Task requirements: Please copy out every line in the entries that includes the word "turquoise".

Records to process:
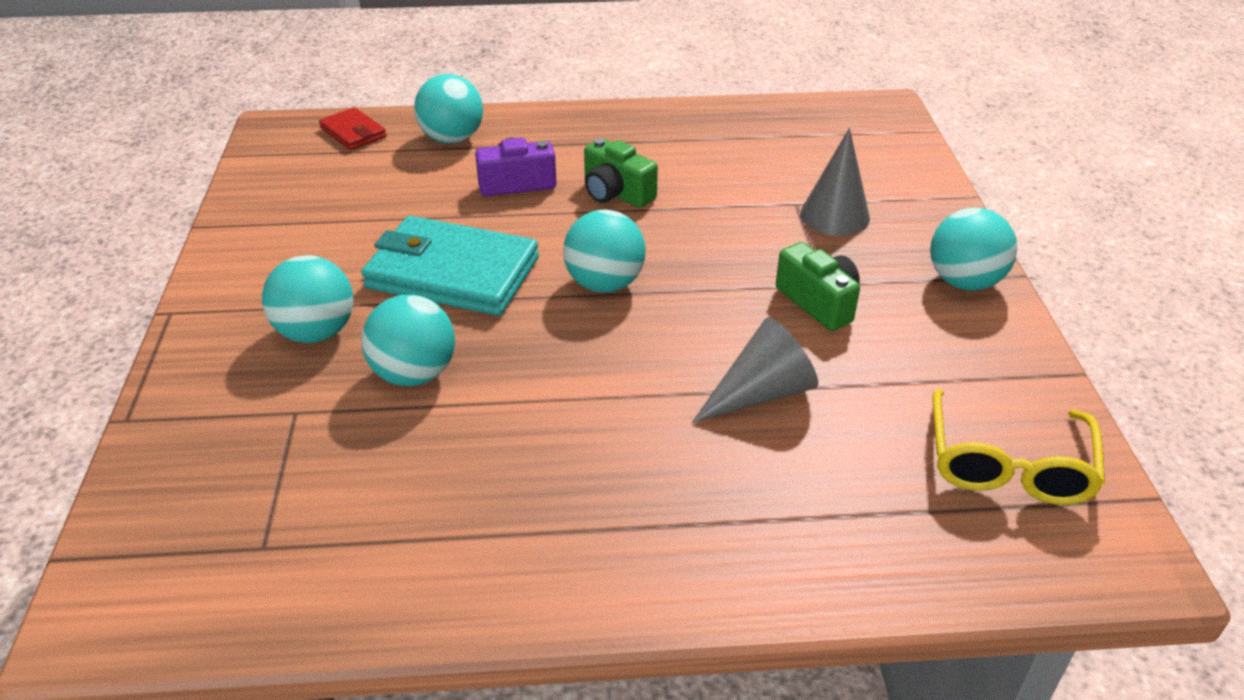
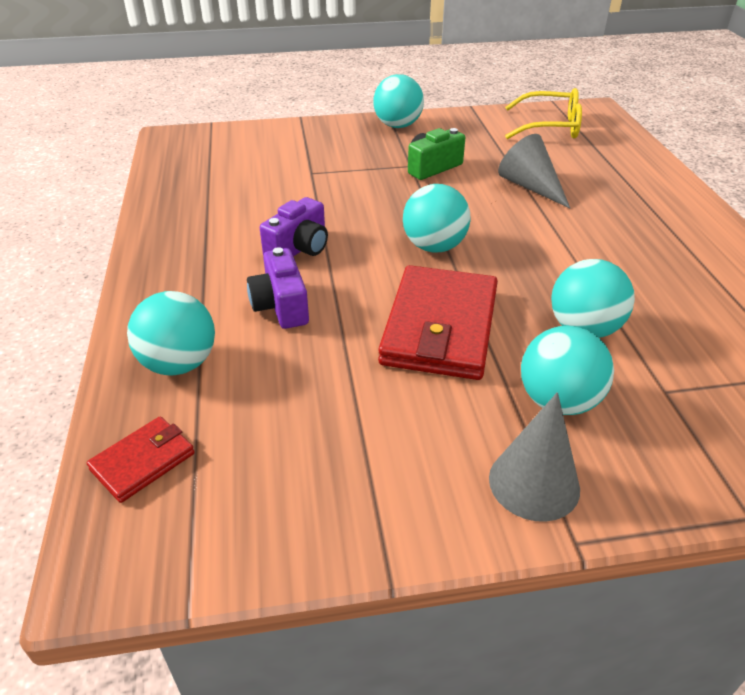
camera: 95 degrees left, 0 degrees up
(452, 273) = (440, 327): turquoise wallet -> red wallet
(616, 193) = (299, 248): green camera -> purple camera
(835, 215) = (328, 159): grey cone -> grey cone (534, 483)

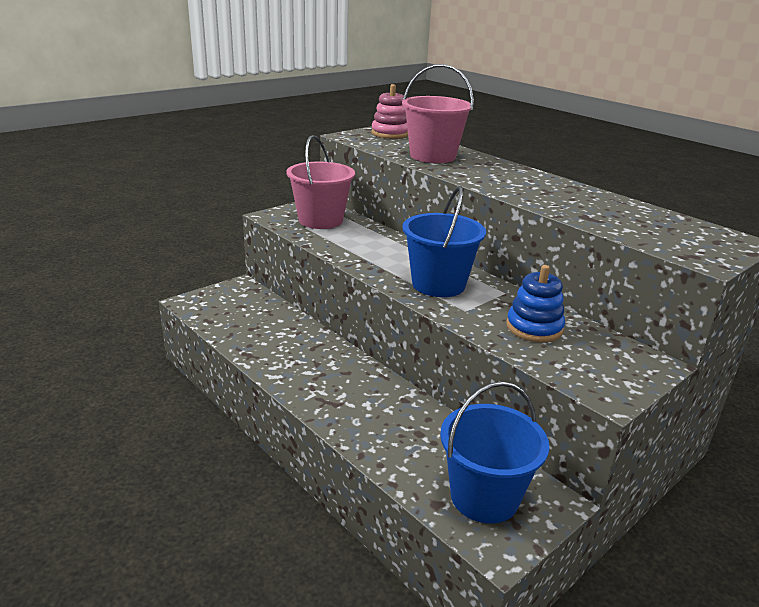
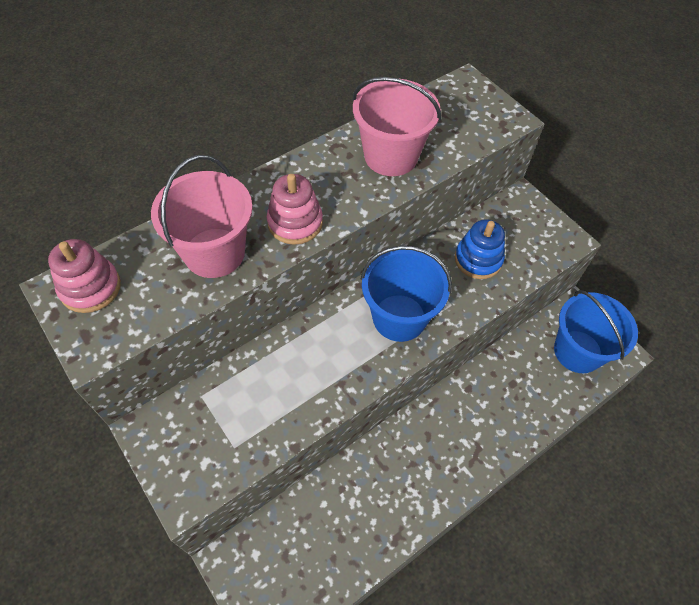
camera: 85 degrees left, 30 degrees up
(320, 220) = (212, 426): pink bucket -> pink bucket (391, 156)
(475, 175) = (295, 223): none -> pink stacking toy

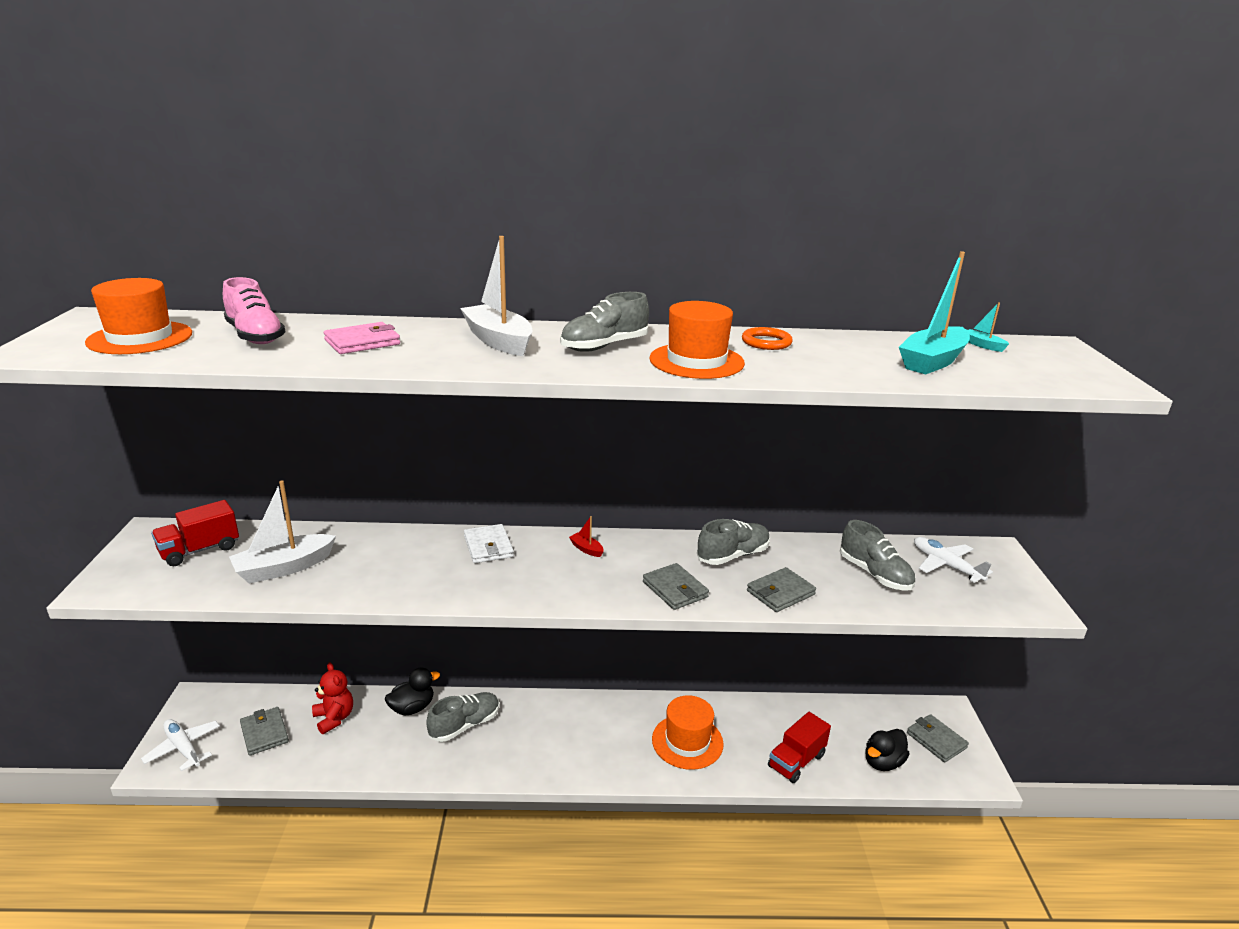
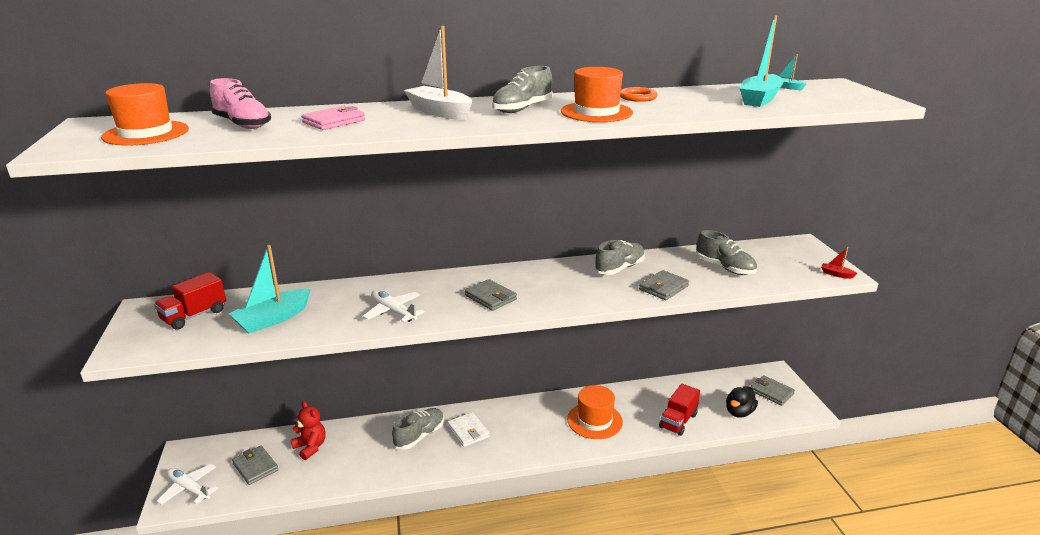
camera: 10 degrees left, 0 degrees up
(284, 568) = (273, 319): white boat -> turquoise boat
(412, 708) = (372, 430): black duck -> none
(488, 547) = (432, 285): white wallet -> white wallet (468, 431)
(586, 549) = (509, 277): red boat -> red boat (836, 274)
(675, 589) = (586, 295): grey wallet -> grey wallet (490, 297)
(945, 565) = (771, 256): white plane -> white plane (393, 311)

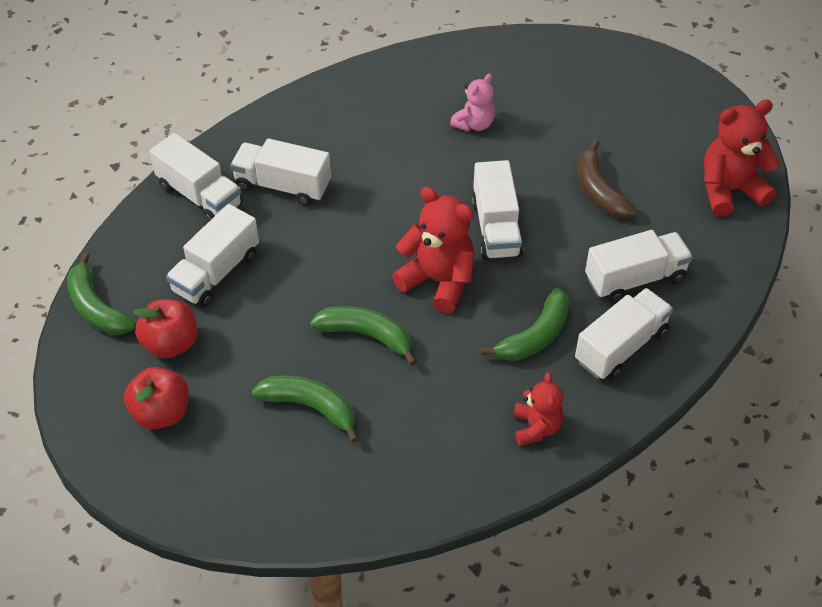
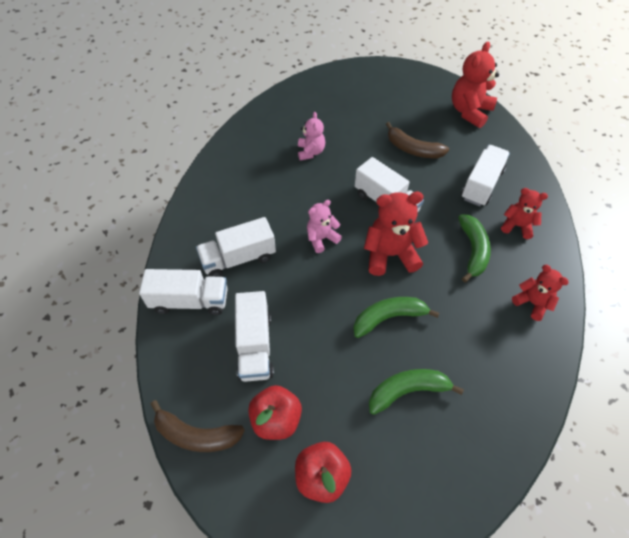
camera: 40 degrees left, 5 degrees up
(96, 308) = (196, 435): green banana -> brown banana
(384, 219) = (321, 238): none -> pink teddy bear
(621, 347) = (517, 226): white truck -> red teddy bear

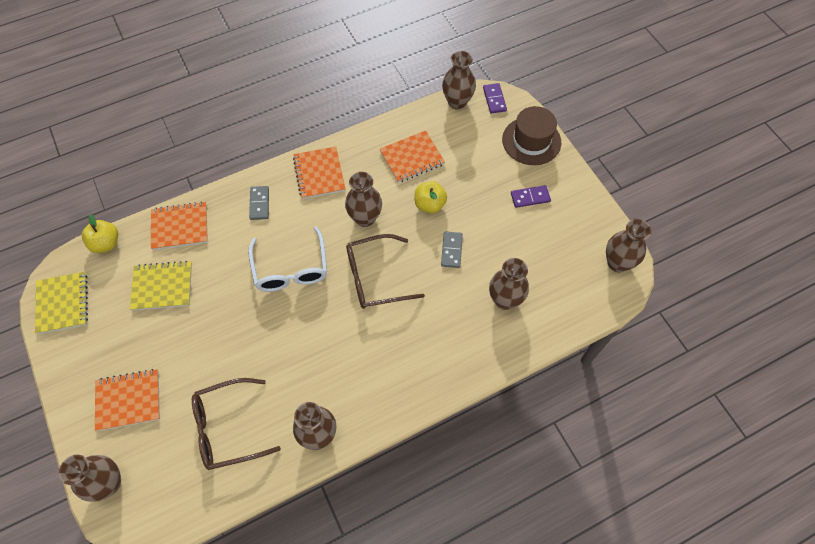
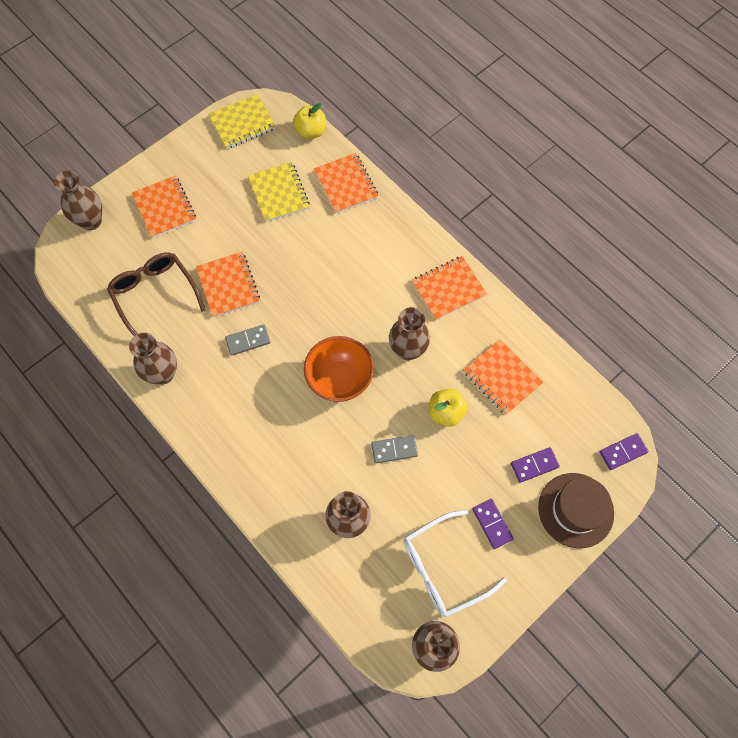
camera: 75 degrees right, 5 degrees up
(245, 354) = (228, 285): none -> orange notebook
(259, 204) = (393, 244): grey domino -> grey domino (248, 341)
(291, 269) = (327, 297): white glasses -> white glasses (443, 568)
(375, 277) = (339, 379): brown glasses -> orange bowl
(457, 102) = (601, 409): brown vase -> none
(490, 157) = (534, 465): none -> purple domino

Solution for this exercise:
(452, 273) = (440, 327): turquoise wallet -> red wallet
(284, 568) = (273, 319): white boat -> turquoise boat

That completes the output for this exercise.